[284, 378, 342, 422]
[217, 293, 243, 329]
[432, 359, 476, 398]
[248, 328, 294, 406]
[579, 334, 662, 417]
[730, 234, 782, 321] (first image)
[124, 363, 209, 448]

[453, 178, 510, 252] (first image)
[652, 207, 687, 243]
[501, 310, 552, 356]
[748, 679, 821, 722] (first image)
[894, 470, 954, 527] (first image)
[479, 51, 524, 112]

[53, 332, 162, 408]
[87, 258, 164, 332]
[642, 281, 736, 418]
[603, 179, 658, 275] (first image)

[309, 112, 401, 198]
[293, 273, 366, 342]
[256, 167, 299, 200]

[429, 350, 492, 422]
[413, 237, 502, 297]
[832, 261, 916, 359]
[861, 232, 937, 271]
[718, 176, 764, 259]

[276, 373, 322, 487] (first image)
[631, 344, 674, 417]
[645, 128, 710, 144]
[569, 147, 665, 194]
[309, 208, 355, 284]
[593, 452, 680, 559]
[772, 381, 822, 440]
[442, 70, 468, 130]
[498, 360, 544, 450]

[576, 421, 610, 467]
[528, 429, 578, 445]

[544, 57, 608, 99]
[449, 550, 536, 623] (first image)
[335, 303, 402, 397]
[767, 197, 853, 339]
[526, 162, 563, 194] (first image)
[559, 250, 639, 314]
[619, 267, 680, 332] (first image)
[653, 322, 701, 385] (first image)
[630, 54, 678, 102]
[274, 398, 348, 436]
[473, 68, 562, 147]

◆ ◆ ◆ ◆

(Exercise): All of the material should appear again, reproduced word for word.

(Expected answer):
[284, 378, 342, 422]
[217, 293, 243, 329]
[432, 359, 476, 398]
[248, 328, 294, 406]
[579, 334, 662, 417]
[730, 234, 782, 321] (first image)
[124, 363, 209, 448]

[453, 178, 510, 252] (first image)
[652, 207, 687, 243]
[501, 310, 552, 356]
[748, 679, 821, 722] (first image)
[894, 470, 954, 527] (first image)
[479, 51, 524, 112]

[53, 332, 162, 408]
[87, 258, 164, 332]
[642, 281, 736, 418]
[603, 179, 658, 275] (first image)

[309, 112, 401, 198]
[293, 273, 366, 342]
[256, 167, 299, 200]

[429, 350, 492, 422]
[413, 237, 502, 297]
[832, 261, 916, 359]
[861, 232, 937, 271]
[718, 176, 764, 259]

[276, 373, 322, 487] (first image)
[631, 344, 674, 417]
[645, 128, 710, 144]
[569, 147, 665, 194]
[309, 208, 355, 284]
[593, 452, 680, 559]
[772, 381, 822, 440]
[442, 70, 468, 130]
[498, 360, 544, 450]

[576, 421, 610, 467]
[528, 429, 578, 445]

[544, 57, 608, 99]
[449, 550, 536, 623] (first image)
[335, 303, 402, 397]
[767, 197, 853, 339]
[526, 162, 563, 194] (first image)
[559, 250, 639, 314]
[619, 267, 680, 332] (first image)
[653, 322, 701, 385] (first image)
[630, 54, 678, 102]
[274, 398, 348, 436]
[473, 68, 562, 147]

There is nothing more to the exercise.